What to do —
Could you write out, exactly and with no pictures, every line from the one containing "D2: LED yellow (A 3V3, K VP) -> none" through the last line of the entries?
═════ Source material
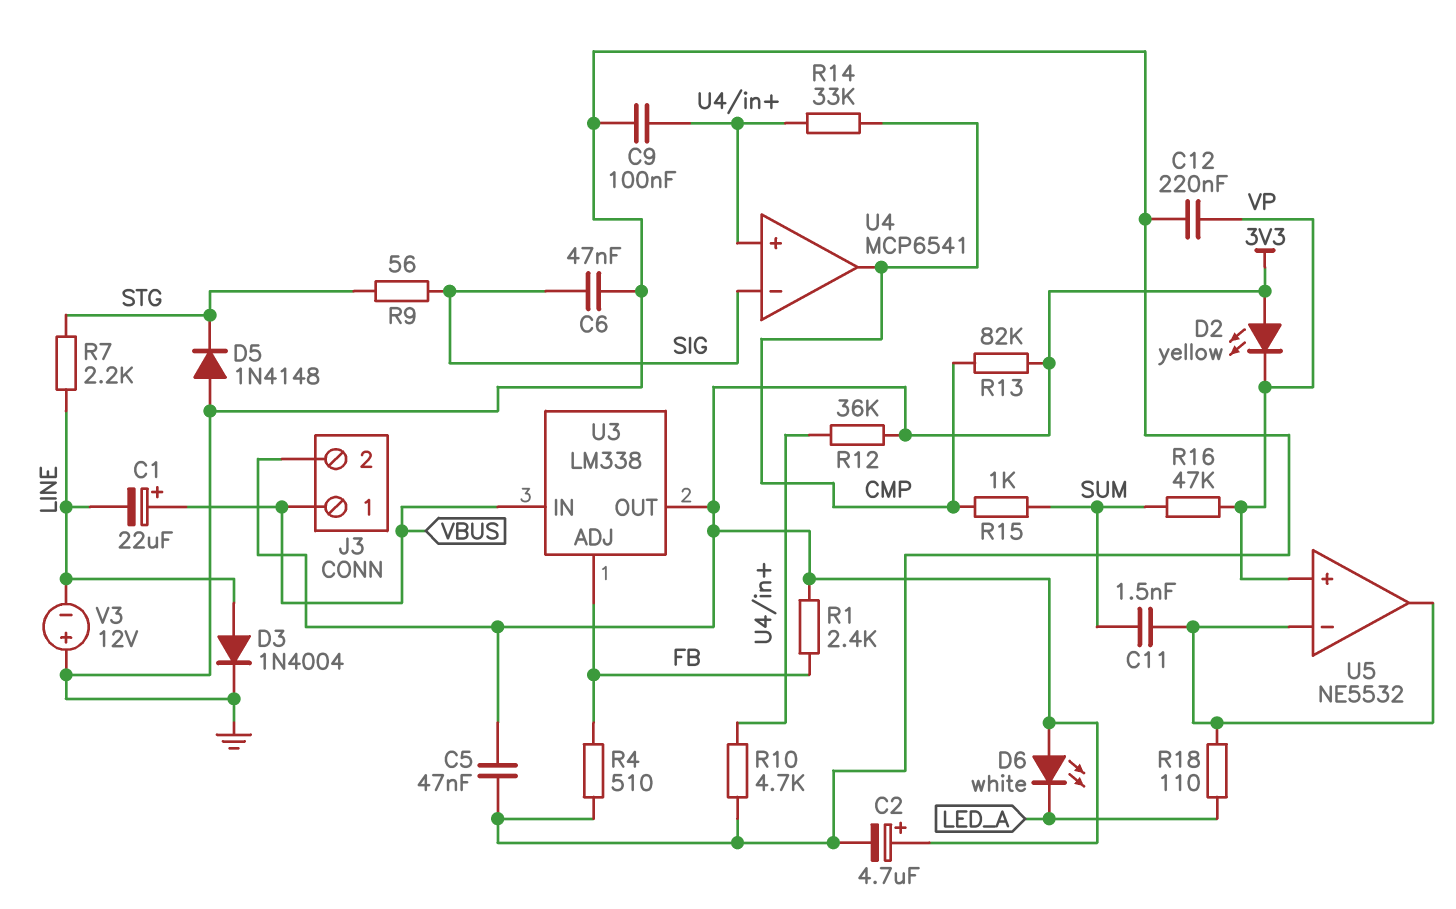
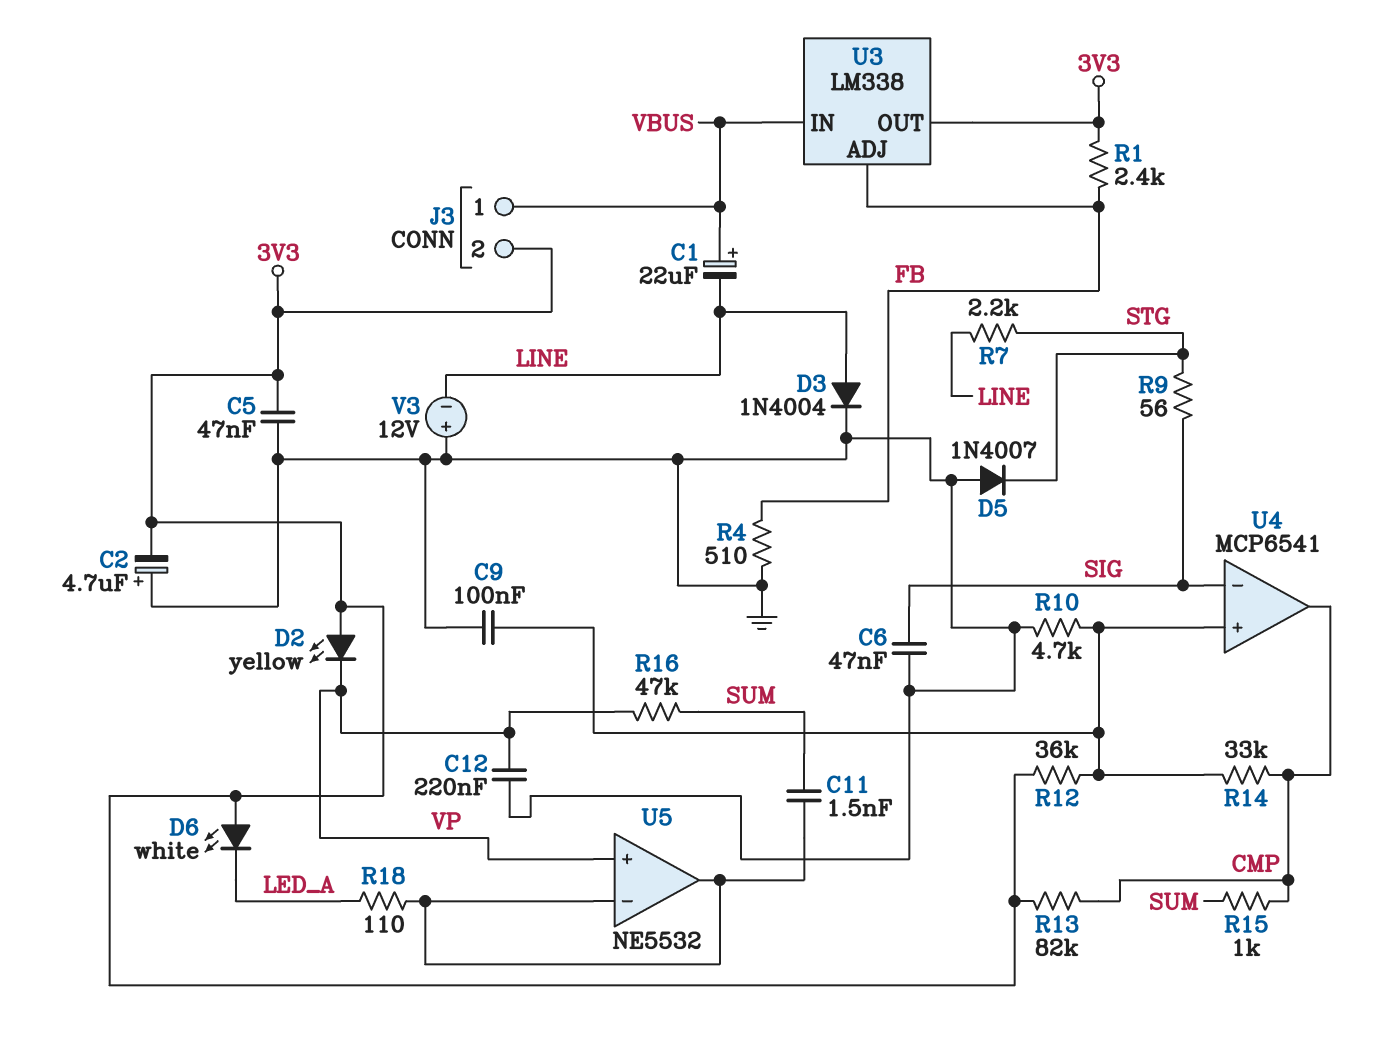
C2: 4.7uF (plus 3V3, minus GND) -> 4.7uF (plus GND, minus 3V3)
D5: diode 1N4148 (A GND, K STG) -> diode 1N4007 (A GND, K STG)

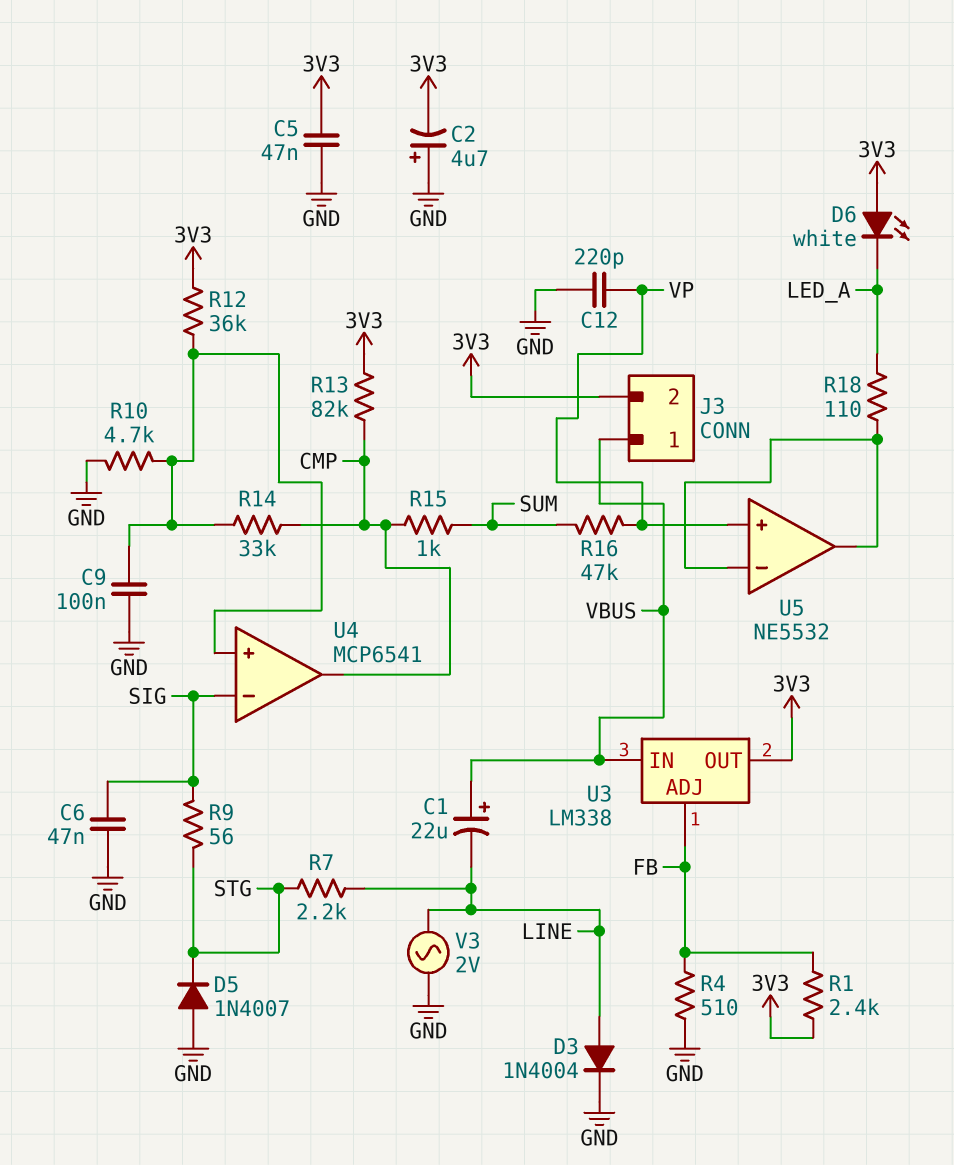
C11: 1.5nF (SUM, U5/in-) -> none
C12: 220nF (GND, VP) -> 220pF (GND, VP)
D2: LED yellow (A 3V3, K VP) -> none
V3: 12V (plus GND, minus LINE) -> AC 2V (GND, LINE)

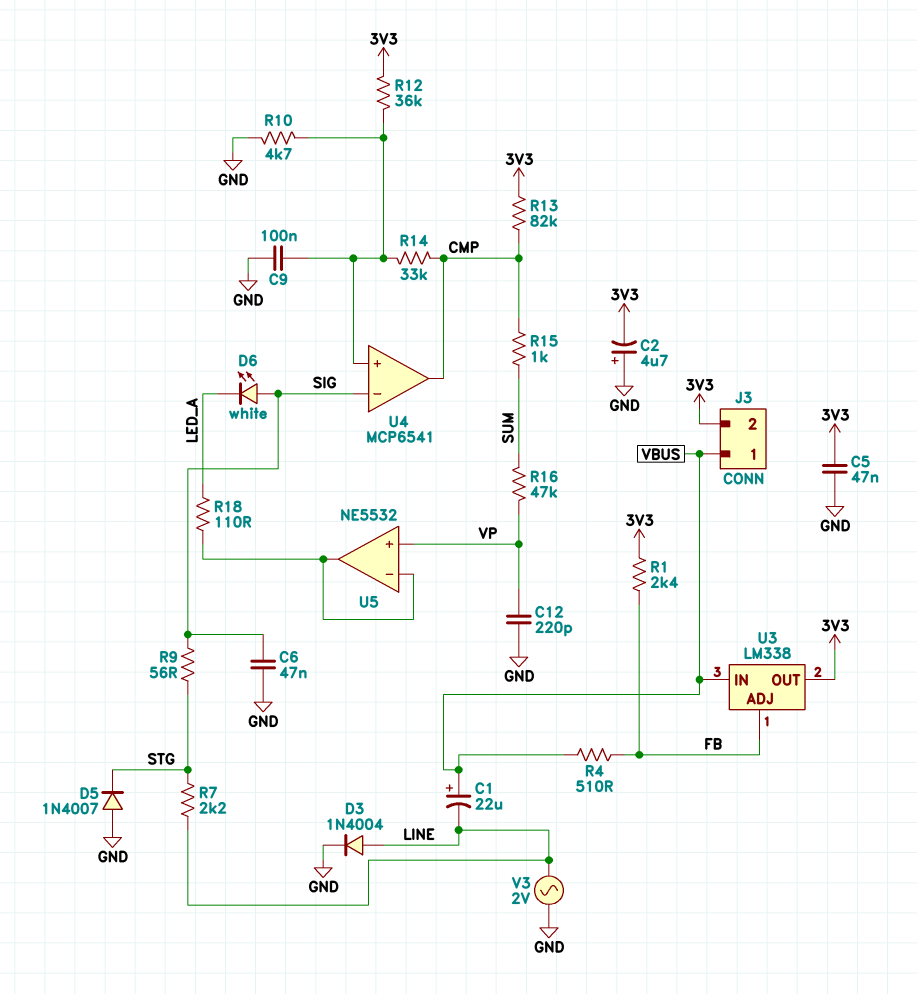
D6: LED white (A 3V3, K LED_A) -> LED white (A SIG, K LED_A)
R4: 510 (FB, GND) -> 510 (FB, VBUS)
══════════
Problem solution —
D2: LED yellow (A 3V3, K VP) -> none
V3: 12V (plus GND, minus LINE) -> AC 2V (GND, LINE)

D6: LED white (A 3V3, K LED_A) -> LED white (A SIG, K LED_A)
R4: 510 (FB, GND) -> 510 (FB, VBUS)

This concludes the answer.